Input data
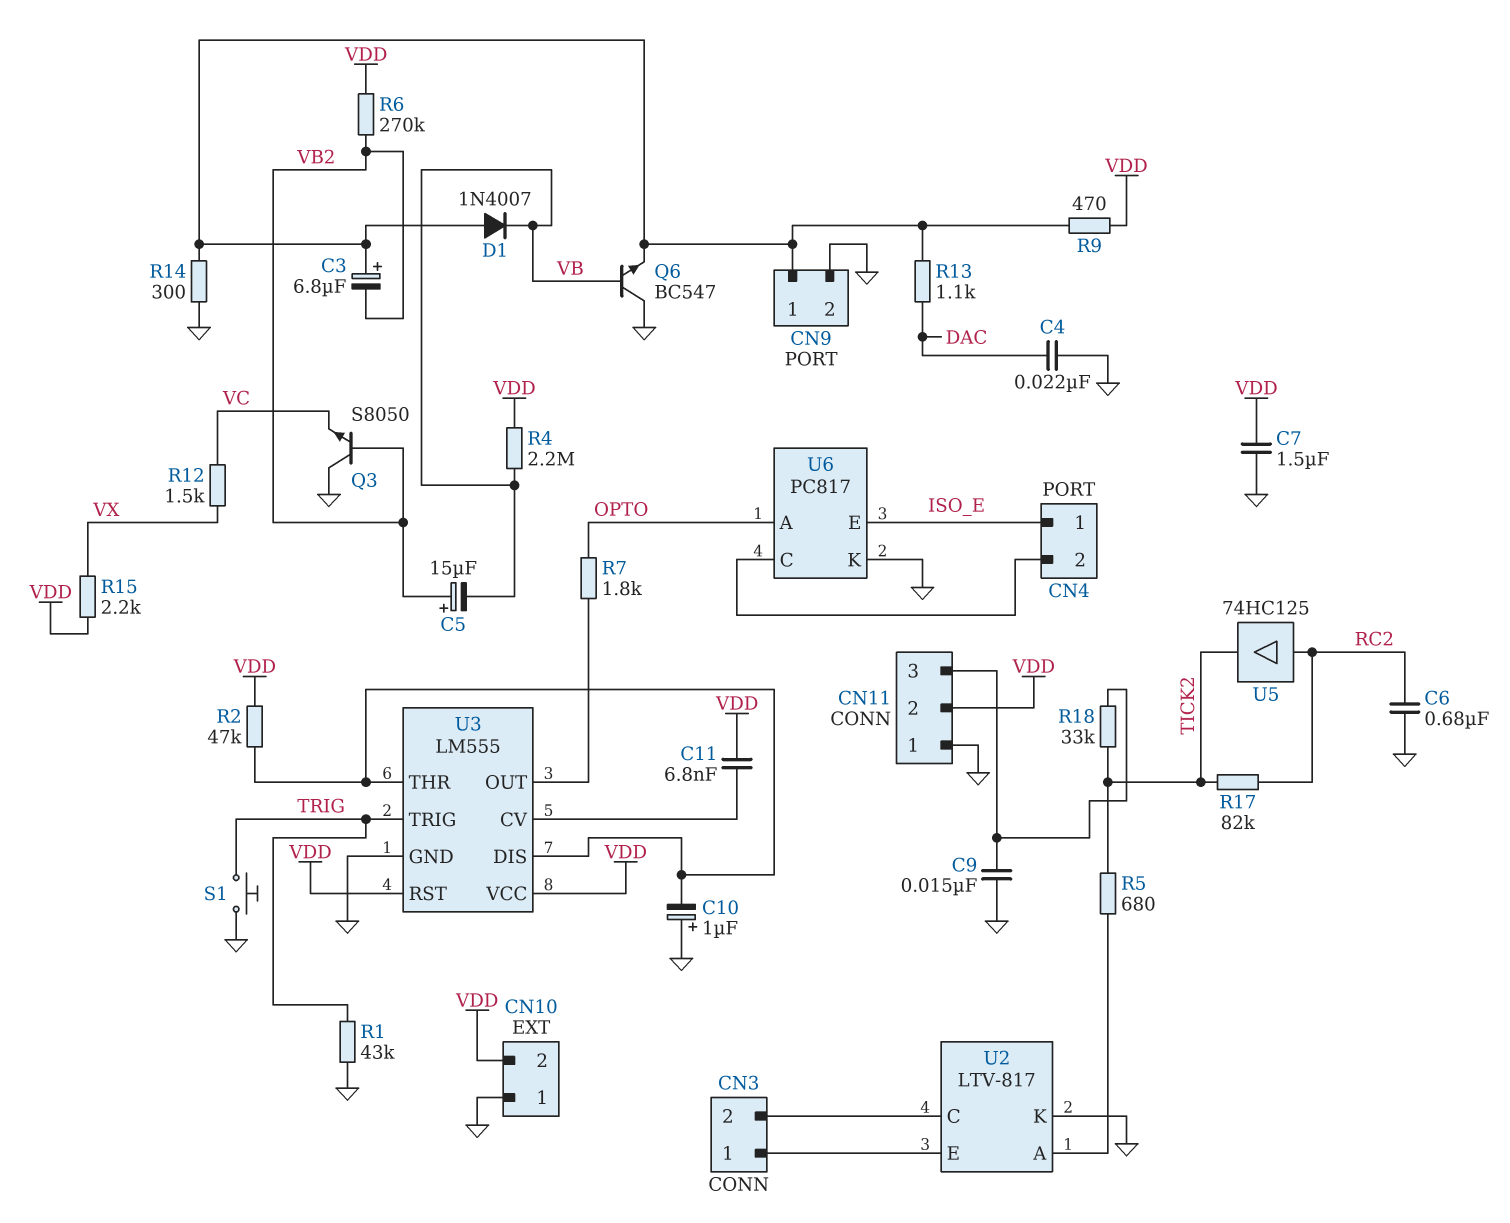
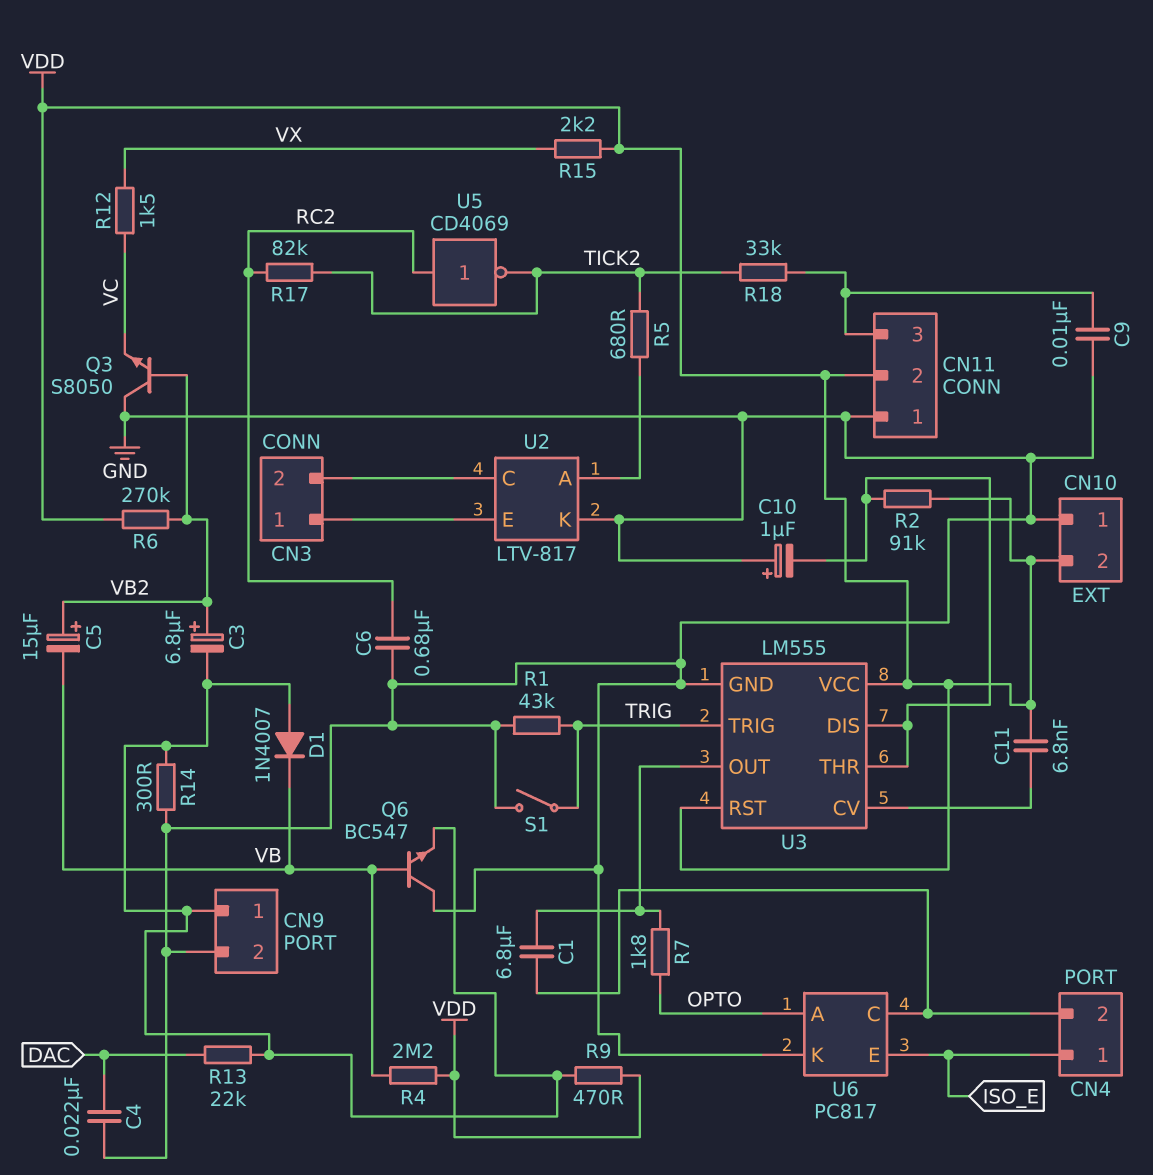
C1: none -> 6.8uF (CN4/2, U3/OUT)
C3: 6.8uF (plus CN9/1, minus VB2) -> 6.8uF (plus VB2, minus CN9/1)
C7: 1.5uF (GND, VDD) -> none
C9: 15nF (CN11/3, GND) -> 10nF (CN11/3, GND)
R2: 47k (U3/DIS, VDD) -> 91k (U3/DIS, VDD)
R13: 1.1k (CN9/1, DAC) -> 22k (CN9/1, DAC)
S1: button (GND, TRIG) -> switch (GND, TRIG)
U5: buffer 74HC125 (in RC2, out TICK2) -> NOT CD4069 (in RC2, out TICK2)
* * *
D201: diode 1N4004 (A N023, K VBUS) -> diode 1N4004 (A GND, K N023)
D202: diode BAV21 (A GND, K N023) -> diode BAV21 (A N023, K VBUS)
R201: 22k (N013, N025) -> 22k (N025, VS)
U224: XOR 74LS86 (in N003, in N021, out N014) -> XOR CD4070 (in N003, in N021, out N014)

Task
Which lines in the listing above include the string "VBUS"? Copy each of them.

Result
D201: diode 1N4004 (A N023, K VBUS) -> diode 1N4004 (A GND, K N023)
D202: diode BAV21 (A GND, K N023) -> diode BAV21 (A N023, K VBUS)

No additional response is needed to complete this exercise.